Task -
Beginning with the line that contains "none -> yellow plate D9:E9 level 2", reproduce every line through the end of the records below exactly, and leave the pictures out.

Segment Open

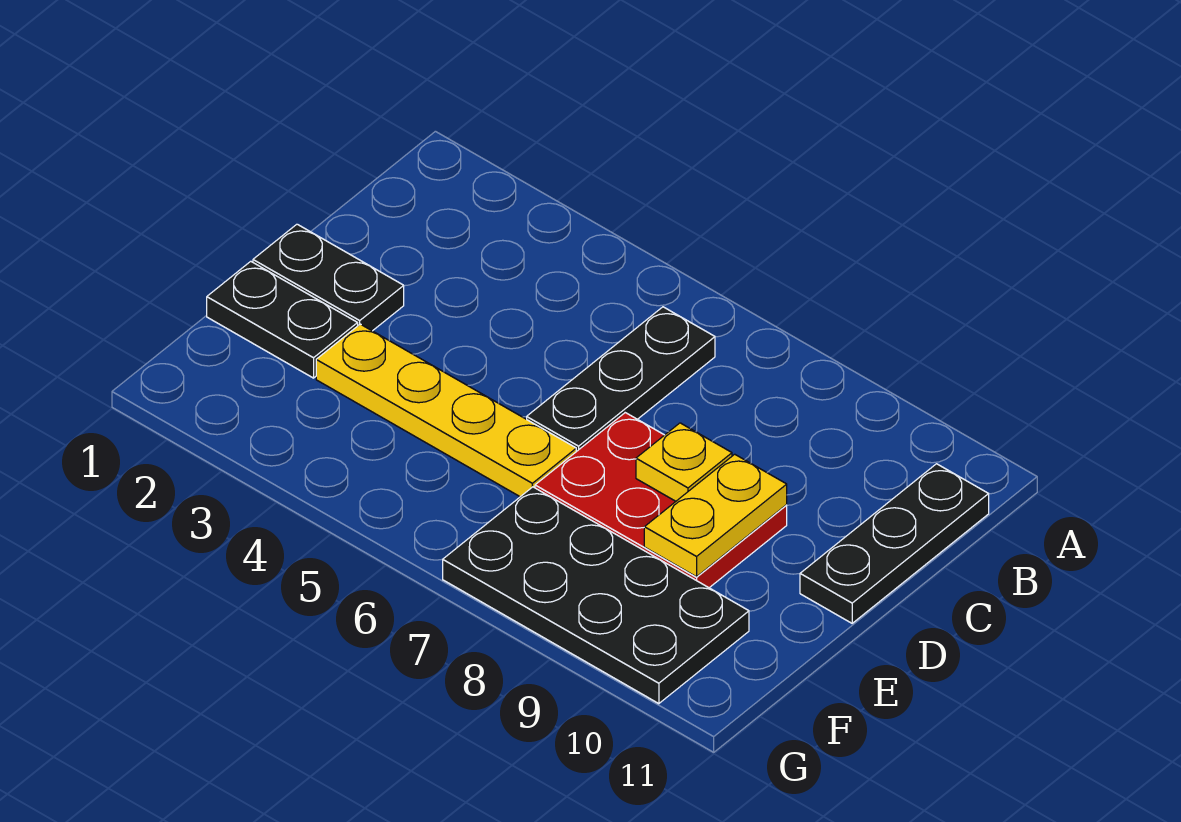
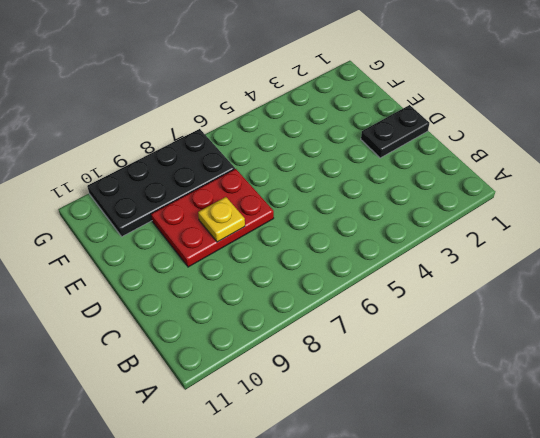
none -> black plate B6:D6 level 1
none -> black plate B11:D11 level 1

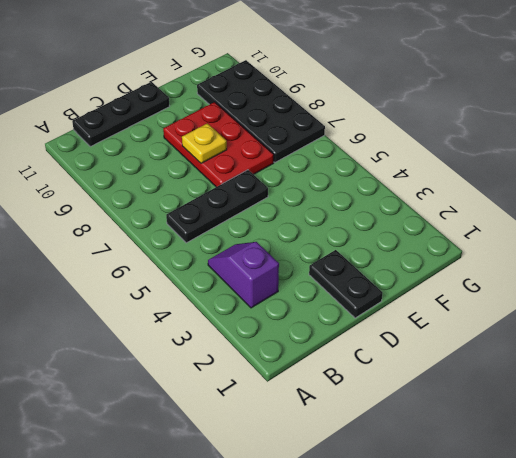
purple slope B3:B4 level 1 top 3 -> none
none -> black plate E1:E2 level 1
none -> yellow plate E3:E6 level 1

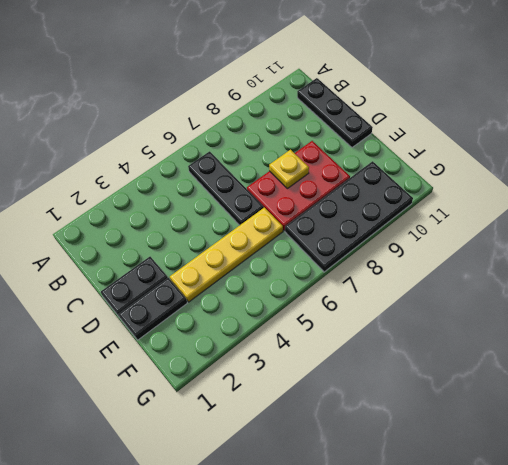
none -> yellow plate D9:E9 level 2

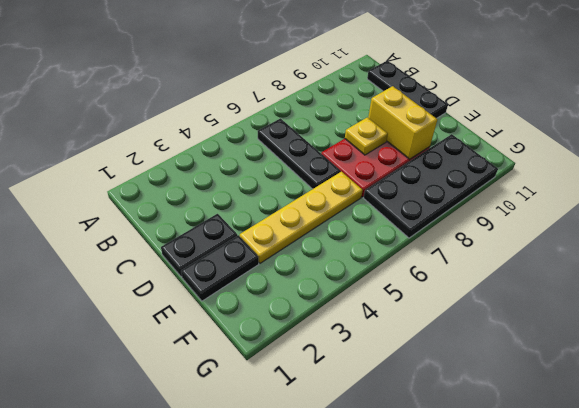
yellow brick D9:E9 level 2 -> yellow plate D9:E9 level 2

Segment Closed

Response to the exercise -
none -> yellow plate D9:E9 level 2

yellow brick D9:E9 level 2 -> yellow plate D9:E9 level 2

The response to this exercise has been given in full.